#### [Exercise description]
Output only this range of the data below: the line that contains "orange cone B3" through the final line, both ends included, each retyped exactly.

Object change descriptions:

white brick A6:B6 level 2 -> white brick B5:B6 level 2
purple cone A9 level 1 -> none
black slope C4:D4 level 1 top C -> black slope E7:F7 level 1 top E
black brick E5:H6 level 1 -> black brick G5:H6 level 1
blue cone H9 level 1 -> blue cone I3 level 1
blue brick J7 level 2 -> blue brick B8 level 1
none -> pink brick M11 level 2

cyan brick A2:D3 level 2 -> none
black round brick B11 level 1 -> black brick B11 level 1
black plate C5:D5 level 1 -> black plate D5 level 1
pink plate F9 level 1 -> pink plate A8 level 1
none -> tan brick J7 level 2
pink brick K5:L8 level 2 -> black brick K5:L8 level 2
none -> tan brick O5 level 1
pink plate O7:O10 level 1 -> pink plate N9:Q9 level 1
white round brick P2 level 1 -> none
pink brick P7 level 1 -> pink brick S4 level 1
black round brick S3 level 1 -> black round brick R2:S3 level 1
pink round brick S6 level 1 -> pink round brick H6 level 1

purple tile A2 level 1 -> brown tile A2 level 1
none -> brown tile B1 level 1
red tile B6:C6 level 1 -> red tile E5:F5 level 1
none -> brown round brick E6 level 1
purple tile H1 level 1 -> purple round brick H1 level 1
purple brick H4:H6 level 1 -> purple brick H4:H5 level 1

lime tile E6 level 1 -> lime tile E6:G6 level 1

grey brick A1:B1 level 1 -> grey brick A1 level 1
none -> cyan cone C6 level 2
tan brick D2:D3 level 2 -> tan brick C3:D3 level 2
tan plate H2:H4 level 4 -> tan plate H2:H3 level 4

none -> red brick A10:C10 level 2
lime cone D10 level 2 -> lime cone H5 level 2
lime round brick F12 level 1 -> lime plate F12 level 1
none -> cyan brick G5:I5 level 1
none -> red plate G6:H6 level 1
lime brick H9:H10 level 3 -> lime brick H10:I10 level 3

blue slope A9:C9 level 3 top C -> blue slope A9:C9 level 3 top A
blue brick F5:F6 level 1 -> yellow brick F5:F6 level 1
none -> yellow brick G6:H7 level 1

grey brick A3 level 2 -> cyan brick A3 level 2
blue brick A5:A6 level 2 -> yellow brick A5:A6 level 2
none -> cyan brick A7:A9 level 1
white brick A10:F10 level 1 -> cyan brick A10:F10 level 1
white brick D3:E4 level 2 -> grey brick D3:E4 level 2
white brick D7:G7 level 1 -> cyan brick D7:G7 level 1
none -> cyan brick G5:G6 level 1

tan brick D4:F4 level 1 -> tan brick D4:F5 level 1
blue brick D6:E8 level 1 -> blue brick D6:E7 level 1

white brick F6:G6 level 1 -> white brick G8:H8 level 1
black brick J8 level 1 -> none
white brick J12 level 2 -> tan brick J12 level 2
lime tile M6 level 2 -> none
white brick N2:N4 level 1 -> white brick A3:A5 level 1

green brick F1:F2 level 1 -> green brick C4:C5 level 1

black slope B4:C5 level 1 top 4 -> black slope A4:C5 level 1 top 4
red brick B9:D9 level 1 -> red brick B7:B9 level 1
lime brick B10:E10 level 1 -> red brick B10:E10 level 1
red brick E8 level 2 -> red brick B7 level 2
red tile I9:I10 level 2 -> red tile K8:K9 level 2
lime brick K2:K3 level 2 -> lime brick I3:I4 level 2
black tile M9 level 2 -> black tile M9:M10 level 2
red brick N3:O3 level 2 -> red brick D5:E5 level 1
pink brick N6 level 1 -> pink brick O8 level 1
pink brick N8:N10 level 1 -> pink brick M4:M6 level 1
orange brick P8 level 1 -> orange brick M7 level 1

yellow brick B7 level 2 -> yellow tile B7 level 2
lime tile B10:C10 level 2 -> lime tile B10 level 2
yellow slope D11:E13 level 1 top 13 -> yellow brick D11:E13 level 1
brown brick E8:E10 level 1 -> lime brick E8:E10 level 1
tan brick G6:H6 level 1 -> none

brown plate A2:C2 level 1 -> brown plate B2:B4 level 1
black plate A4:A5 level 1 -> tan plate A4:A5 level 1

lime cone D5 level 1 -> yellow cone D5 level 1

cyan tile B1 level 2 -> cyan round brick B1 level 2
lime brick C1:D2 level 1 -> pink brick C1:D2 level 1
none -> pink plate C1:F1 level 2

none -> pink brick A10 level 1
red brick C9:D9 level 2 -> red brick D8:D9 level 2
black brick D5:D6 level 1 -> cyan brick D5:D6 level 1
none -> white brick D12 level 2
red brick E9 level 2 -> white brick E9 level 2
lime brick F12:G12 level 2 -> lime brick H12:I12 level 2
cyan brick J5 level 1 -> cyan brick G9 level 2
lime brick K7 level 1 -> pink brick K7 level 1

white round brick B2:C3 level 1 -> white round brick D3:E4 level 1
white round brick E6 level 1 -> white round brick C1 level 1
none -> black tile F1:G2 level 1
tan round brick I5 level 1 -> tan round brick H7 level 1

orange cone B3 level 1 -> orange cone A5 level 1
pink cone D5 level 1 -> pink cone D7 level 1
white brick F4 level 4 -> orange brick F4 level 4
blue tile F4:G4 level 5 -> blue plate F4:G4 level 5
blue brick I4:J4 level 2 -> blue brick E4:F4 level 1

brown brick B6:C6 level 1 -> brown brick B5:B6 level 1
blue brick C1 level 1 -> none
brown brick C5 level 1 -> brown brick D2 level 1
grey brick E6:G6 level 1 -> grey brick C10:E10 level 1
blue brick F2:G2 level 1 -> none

#### [Written response]
orange cone B3 level 1 -> orange cone A5 level 1
pink cone D5 level 1 -> pink cone D7 level 1
white brick F4 level 4 -> orange brick F4 level 4
blue tile F4:G4 level 5 -> blue plate F4:G4 level 5
blue brick I4:J4 level 2 -> blue brick E4:F4 level 1

brown brick B6:C6 level 1 -> brown brick B5:B6 level 1
blue brick C1 level 1 -> none
brown brick C5 level 1 -> brown brick D2 level 1
grey brick E6:G6 level 1 -> grey brick C10:E10 level 1
blue brick F2:G2 level 1 -> none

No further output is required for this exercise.